*** Data supplied ***
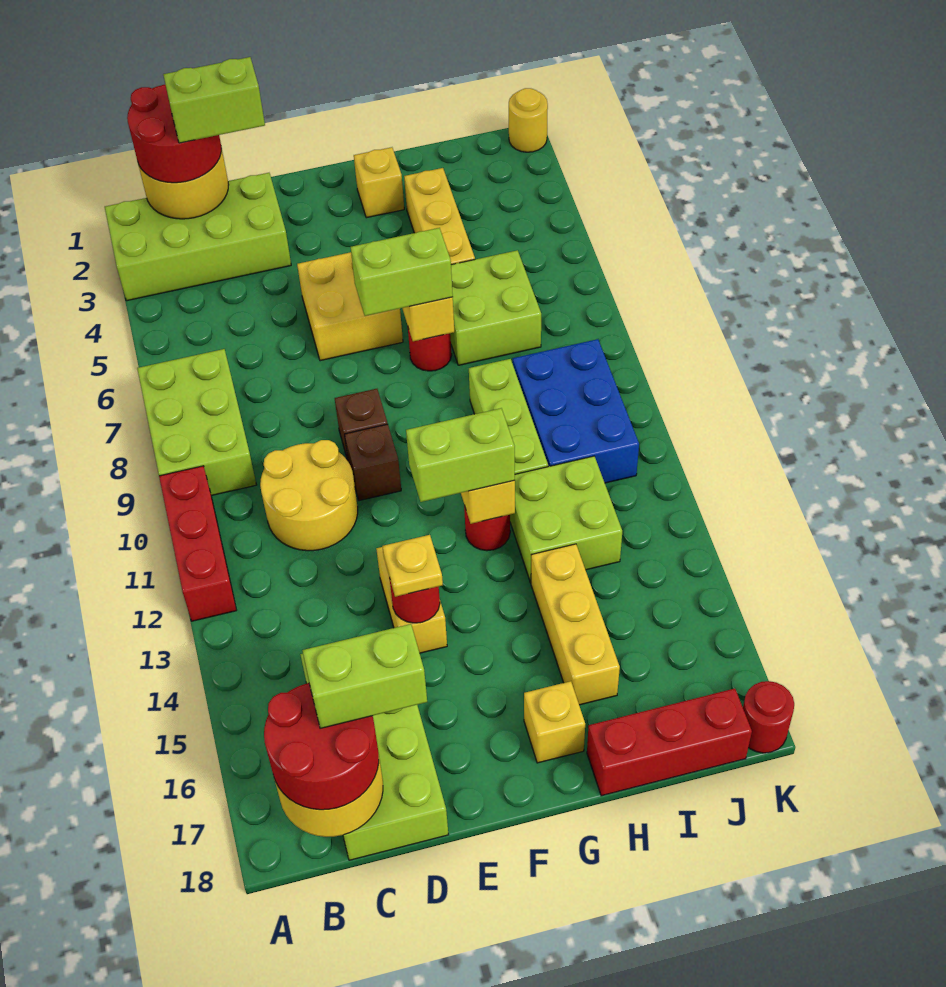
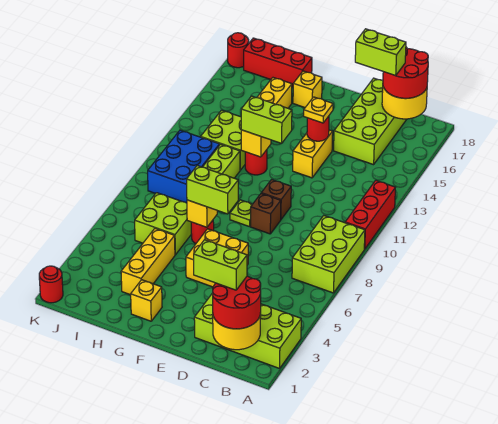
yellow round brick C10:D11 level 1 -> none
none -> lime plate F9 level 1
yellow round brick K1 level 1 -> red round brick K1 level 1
*** End of Data supplied ***
*** Data supplied ***
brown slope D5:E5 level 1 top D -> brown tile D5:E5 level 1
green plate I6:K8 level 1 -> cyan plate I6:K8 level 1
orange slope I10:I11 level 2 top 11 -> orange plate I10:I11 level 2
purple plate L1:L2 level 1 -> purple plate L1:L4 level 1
*** End of Data supplied ***
**Assigned task:** Please copy the lines above from the line with "yellow round brick C10:D11 level 1 -> none" up to and including the line with "yellow round brick K1", exactly as written and with nothing else.

**The answer:**
yellow round brick C10:D11 level 1 -> none
none -> lime plate F9 level 1
yellow round brick K1 level 1 -> red round brick K1 level 1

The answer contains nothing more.